● **REQUIRED ACTION**: Every line of the material below should be output exactly as written, with the images skipped.

————————

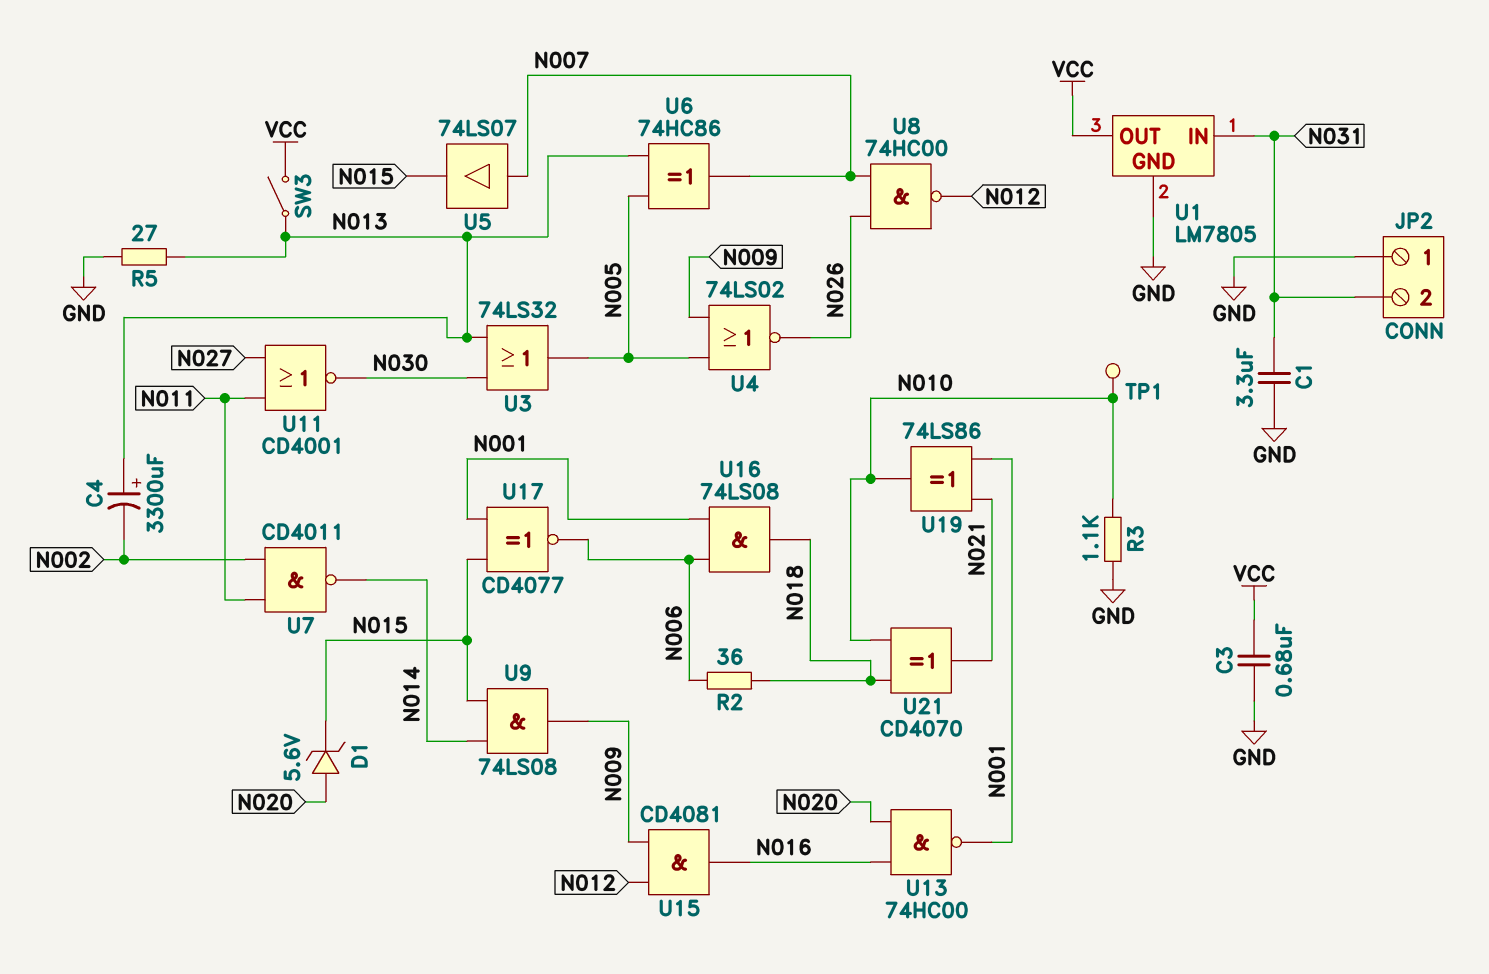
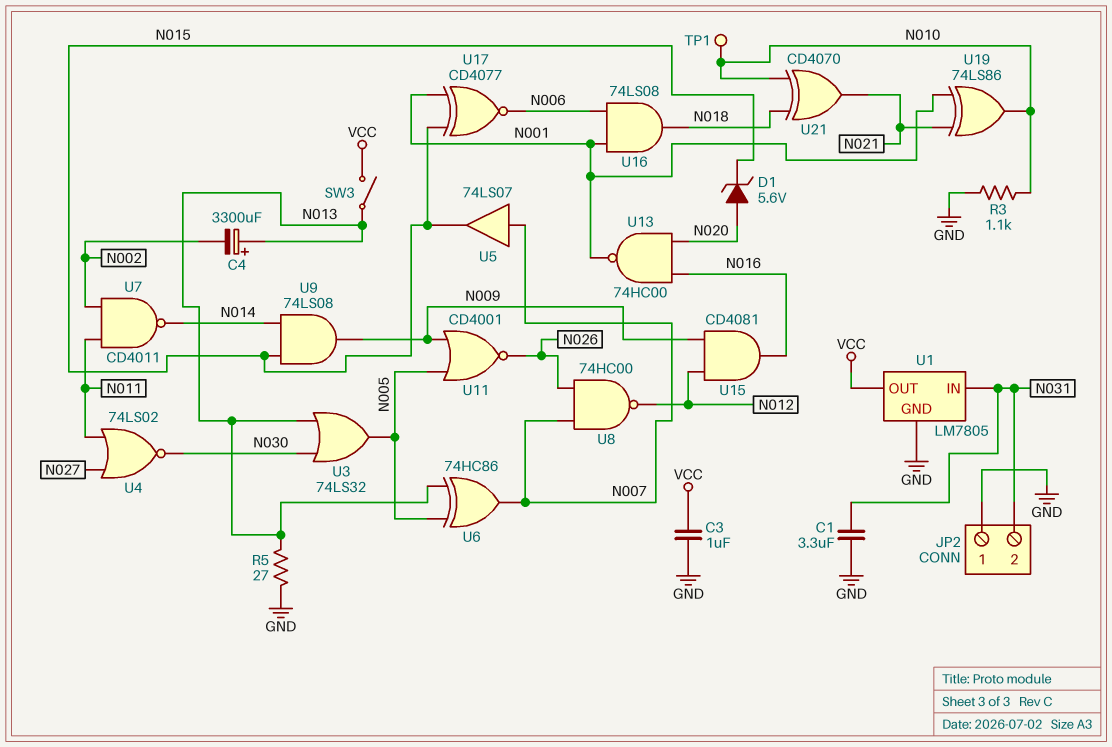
C3: 680nF (GND, VCC) -> 1uF (GND, VCC)
R2: 36 (N006, N018) -> none
U4: NOR 74LS02 (in N005, in N009, out N026) -> NOR 74LS02 (in N011, in N027, out N030)
U11: NOR CD4001 (in N011, in N027, out N030) -> NOR CD4001 (in N005, in N009, out N026)

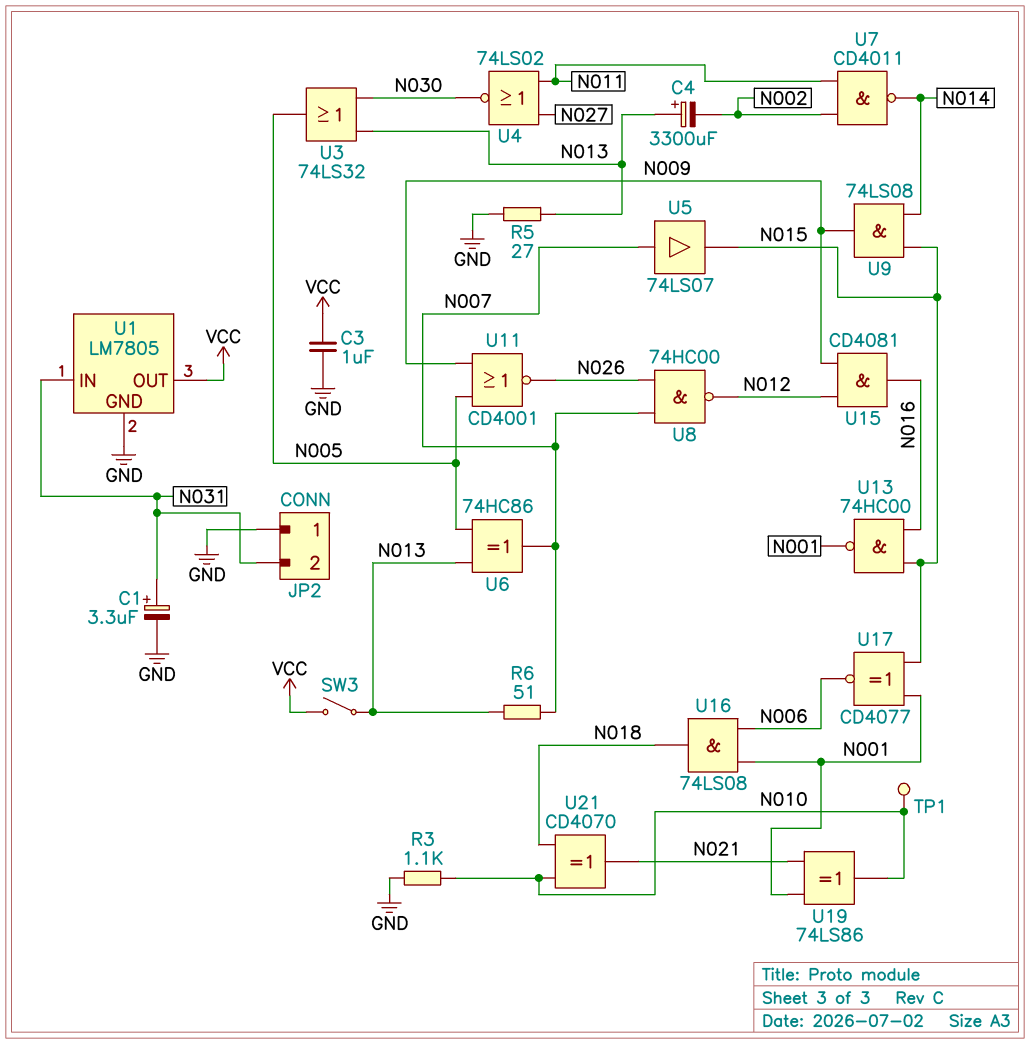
C1: 3.3uF (GND, N031) -> 3.3uF (plus N031, minus GND)
D1: zener 5.6V (A N020, K N015) -> none
R6: none -> 51 (N007, N013)
U13: NAND 74HC00 (in N016, in N020, out N001) -> NAND 74HC00 (in N015, in N016, out N001)

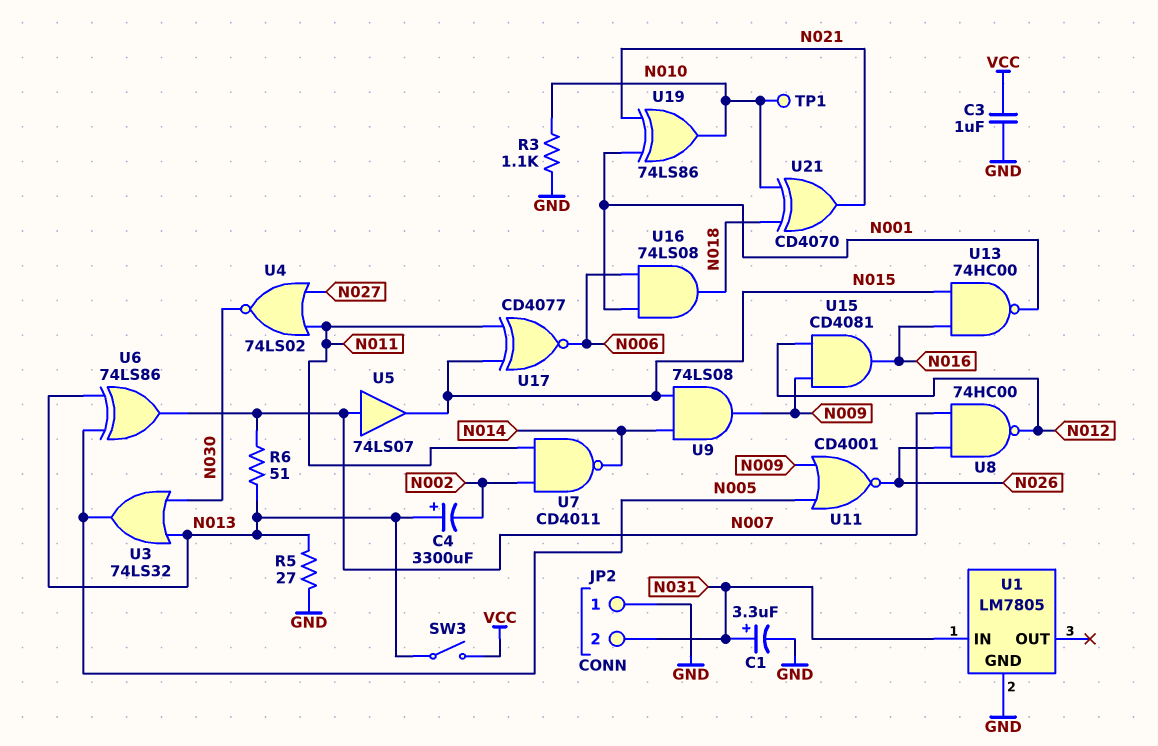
U1 pin OUT: VCC -> none
U6: XOR 74HC86 (in N005, in N013, out N007) -> XOR 74LS86 (in N005, in N013, out N007)
U17: XNOR CD4077 (in N001, in N015, out N006) -> XNOR CD4077 (in N011, in N015, out N006)

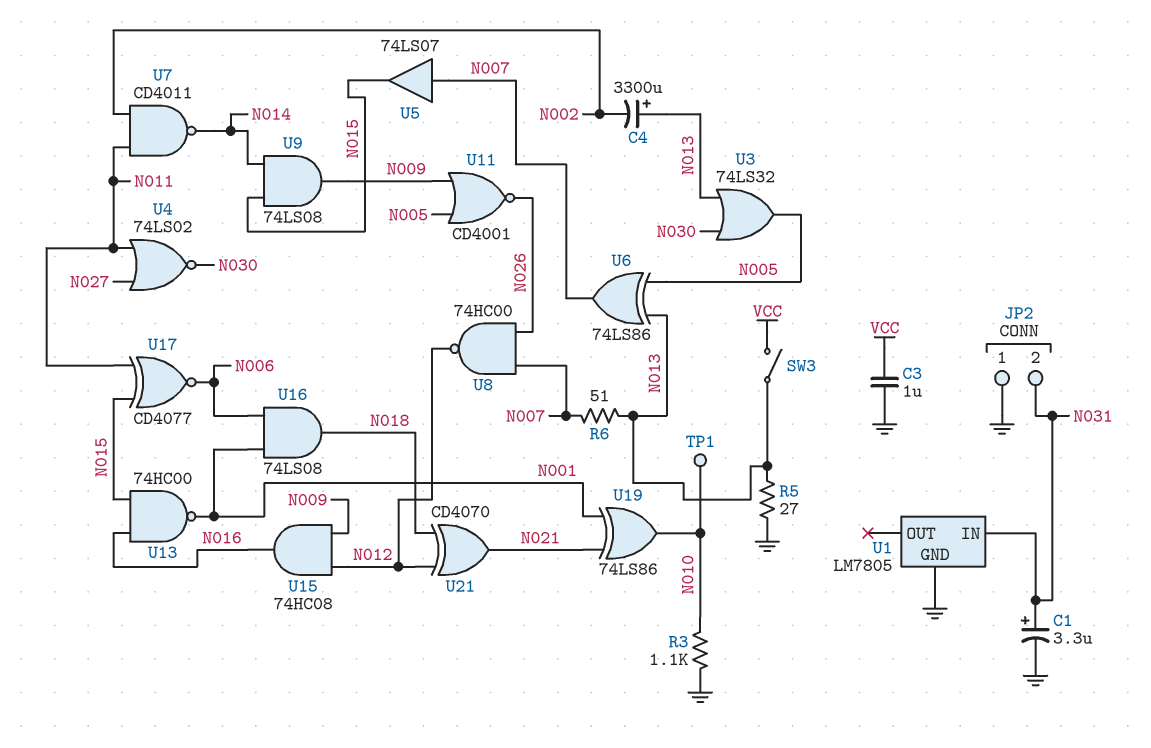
U15: AND CD4081 (in N009, in N012, out N016) -> AND 74HC08 (in N009, in N012, out N016)
U21: XOR CD4070 (in N010, in N018, out N021) -> XOR CD4070 (in N012, in N018, out N021)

————————

● **SOLUTION FOR THIS PROBLEM**:
C3: 680nF (GND, VCC) -> 1uF (GND, VCC)
R2: 36 (N006, N018) -> none
U4: NOR 74LS02 (in N005, in N009, out N026) -> NOR 74LS02 (in N011, in N027, out N030)
U11: NOR CD4001 (in N011, in N027, out N030) -> NOR CD4001 (in N005, in N009, out N026)

C1: 3.3uF (GND, N031) -> 3.3uF (plus N031, minus GND)
D1: zener 5.6V (A N020, K N015) -> none
R6: none -> 51 (N007, N013)
U13: NAND 74HC00 (in N016, in N020, out N001) -> NAND 74HC00 (in N015, in N016, out N001)

U1 pin OUT: VCC -> none
U6: XOR 74HC86 (in N005, in N013, out N007) -> XOR 74LS86 (in N005, in N013, out N007)
U17: XNOR CD4077 (in N001, in N015, out N006) -> XNOR CD4077 (in N011, in N015, out N006)

U15: AND CD4081 (in N009, in N012, out N016) -> AND 74HC08 (in N009, in N012, out N016)
U21: XOR CD4070 (in N010, in N018, out N021) -> XOR CD4070 (in N012, in N018, out N021)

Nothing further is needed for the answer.